THE TASK. Below are records; extract exactly the lines from the one with "(593, 320) = (557, 167): white" through the final line, including both, but drop the pictures.
-- Opening Marker --
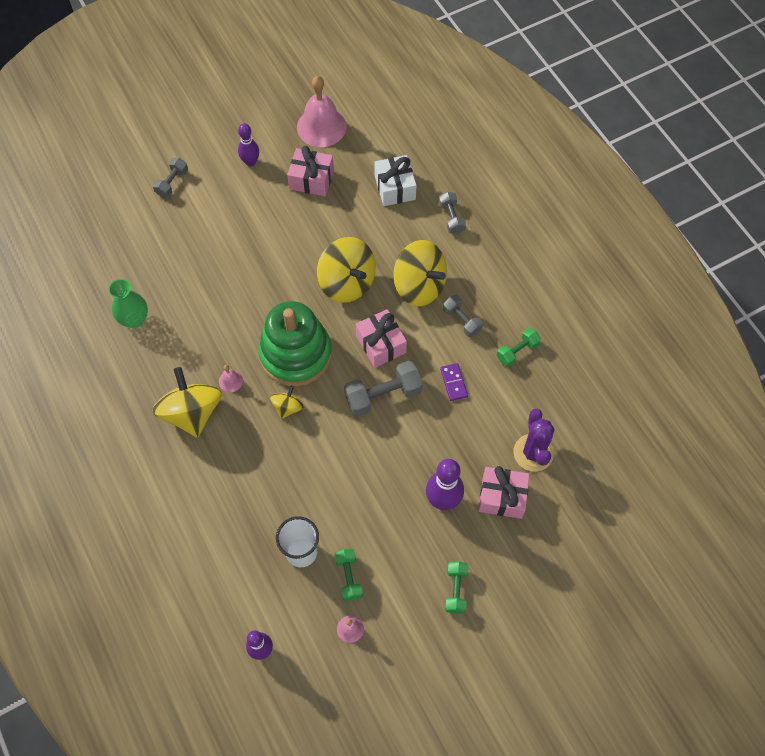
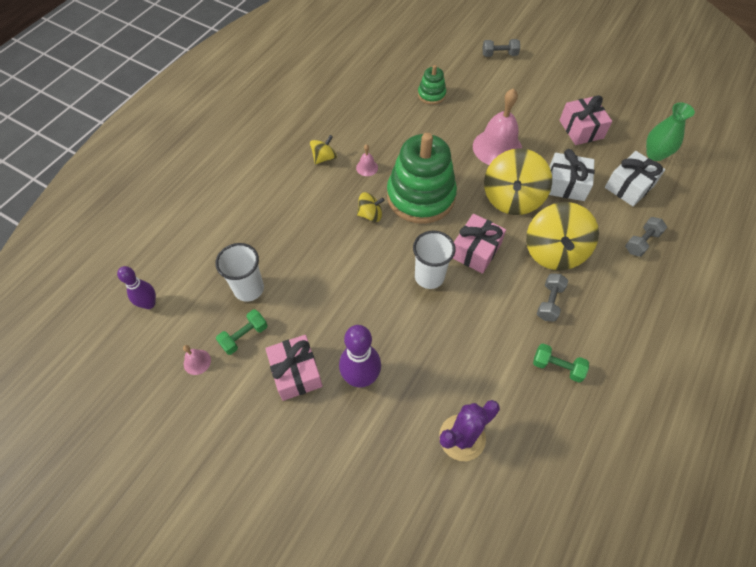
camera: 60 degrees right, 5 degrees down
(134, 319) = (375, 89): green vase -> green vase (655, 154)
(180, 273) = (431, 95): none -> green stacking toy
(192, 413) = (324, 158): yellow spinning top -> yellow spinning top, size x0.50
(250, 162) = (559, 87): purple bowling pin -> none
(321, 127) = (633, 112): pink bell -> pink bell (497, 148)
(361, 232) = (566, 185): none -> white gift
(383, 395) = (429, 277): grey dumbbell -> white cup
(453, 383) = (482, 327): purple domino -> none
(456, 590) = (277, 435): green dumbbell -> none
(502, 497) = (396, 431): pink gift -> pink gift (296, 373)

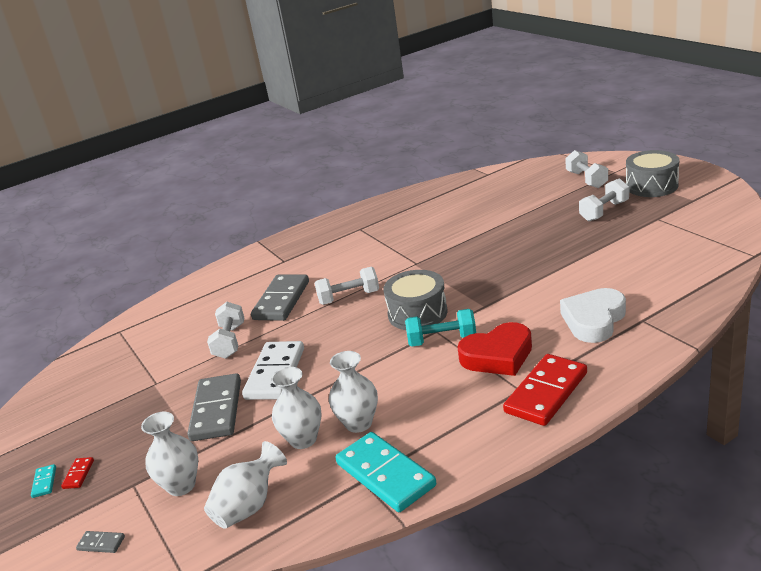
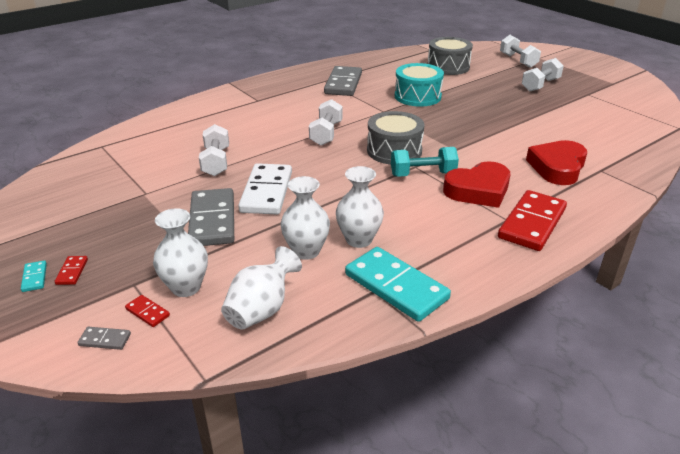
camera: 10 degrees left, 5 degrees up
(143, 514) = (147, 312): none -> red domino
(281, 300) = (261, 131): grey domino -> grey domino (343, 84)
(349, 297) = (326, 133): white dumbbell -> white dumbbell turned 60 degrees counterclockwise
(458, 240) = (417, 96): none -> turquoise drum
(593, 320) = (557, 167): white heart -> red heart
(651, 186) = (575, 70): grey drum -> grey drum (448, 67)

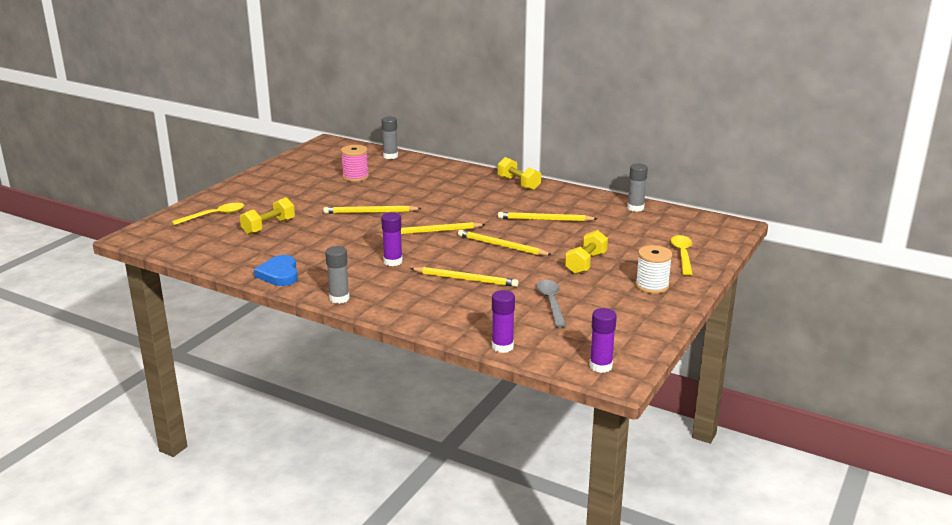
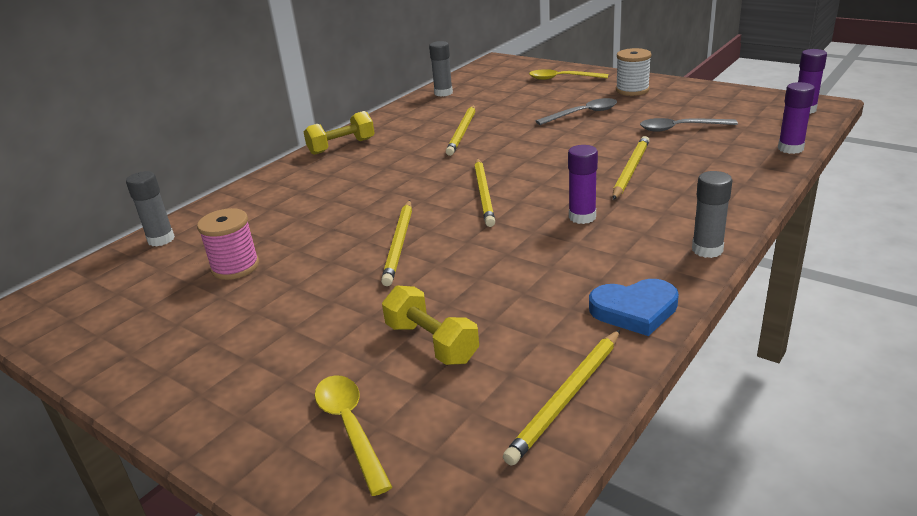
camera: 80 degrees left, 5 degrees up
(502, 246) = (535, 153): yellow pencil -> yellow pencil (567, 397)
(586, 263) = (582, 114): yellow dumbbell -> grey spoon

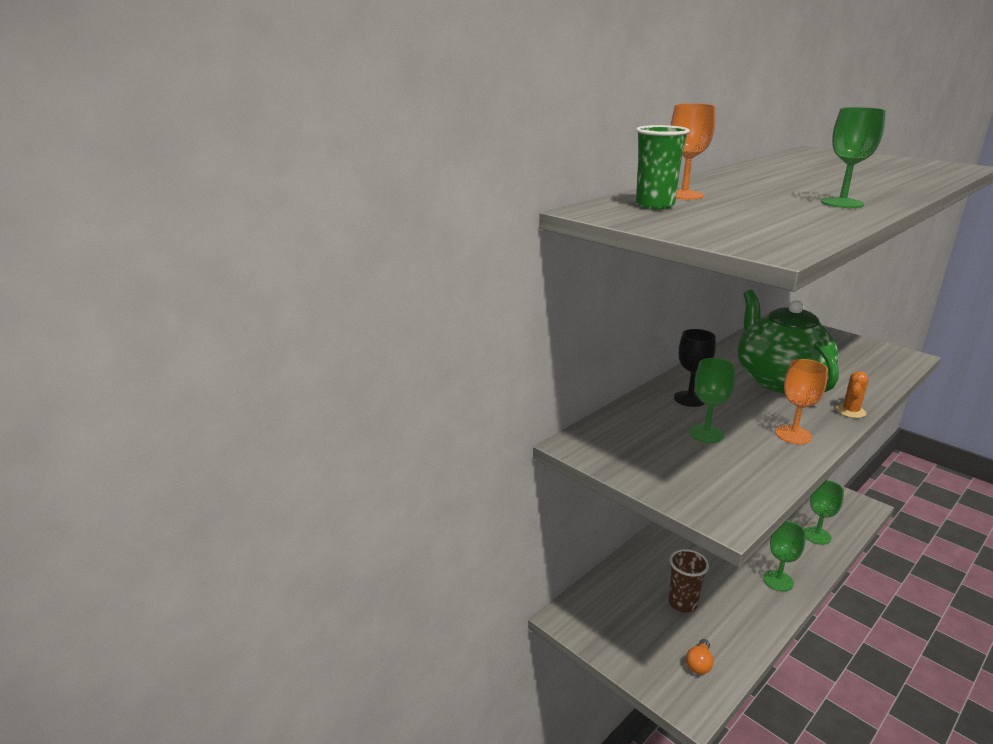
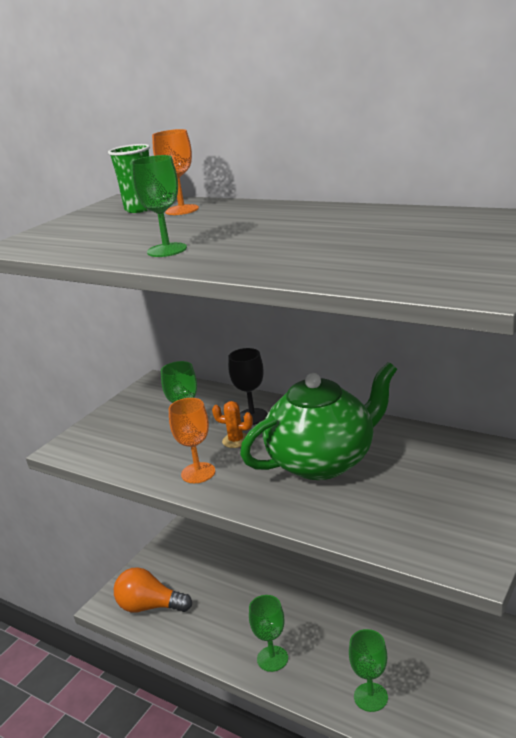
camera: 80 degrees right, 0 degrees up
(682, 603) = (219, 590): brown cup -> none
(699, 664) = (150, 606): orange light bulb -> orange light bulb, size x1.92
(850, 411) = (263, 507): orange cactus -> orange cactus (236, 440)

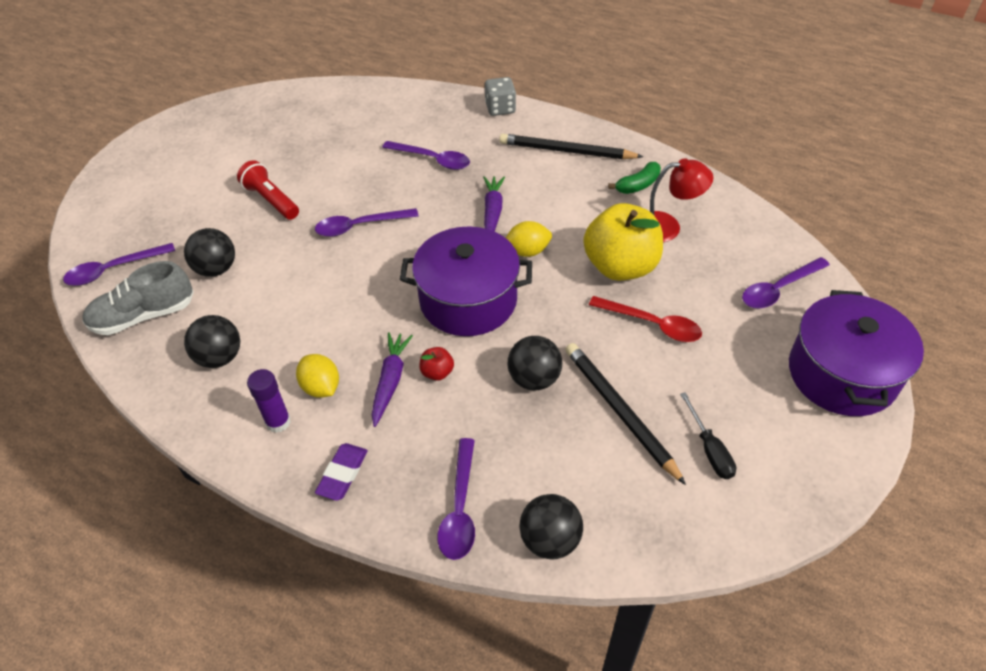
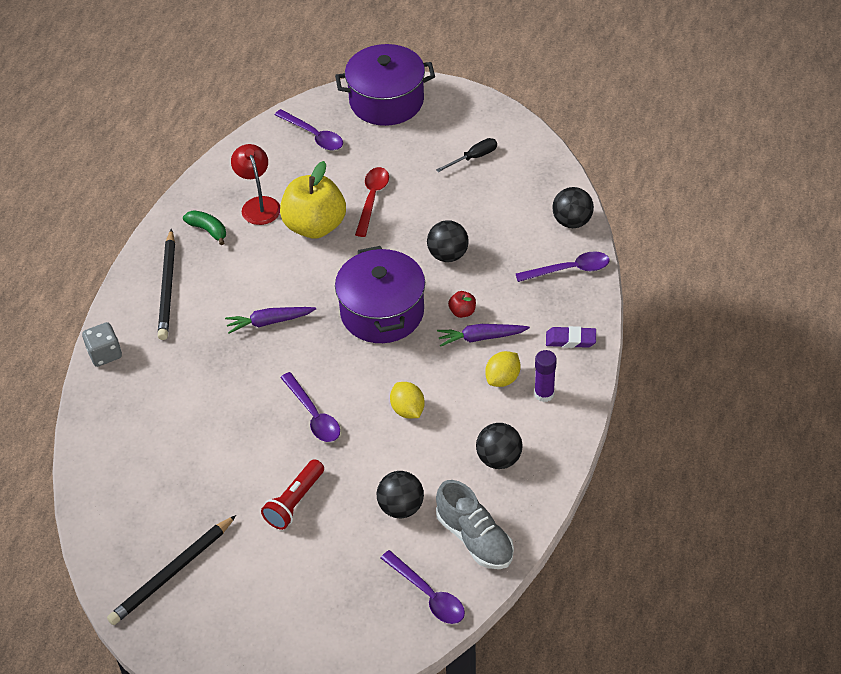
camera: 105 degrees left, 0 degrees up
(432, 159) = (202, 387): purple spoon -> none
(527, 251) = (313, 287): yellow lemon -> yellow lemon (407, 410)
(620, 411) = (460, 204): black pencil -> black pencil (172, 572)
-- Closing Marker --
OUTPUT.
(593, 320) = (557, 167): white heart -> red heart
(651, 186) = (575, 70): grey drum -> grey drum (448, 67)

camera: 80 degrees left, 5 degrees up
(502, 246) = (535, 153): yellow pencil -> yellow pencil (567, 397)
(586, 263) = (582, 114): yellow dumbbell -> grey spoon

camera: 80 degrees right, 0 degrees up
(682, 603) = (219, 590): brown cup -> none
(699, 664) = (150, 606): orange light bulb -> orange light bulb, size x1.92
(850, 411) = (263, 507): orange cactus -> orange cactus (236, 440)

camera: 105 degrees left, 0 degrees up
(432, 159) = (202, 387): purple spoon -> none
(527, 251) = (313, 287): yellow lemon -> yellow lemon (407, 410)
(620, 411) = (460, 204): black pencil -> black pencil (172, 572)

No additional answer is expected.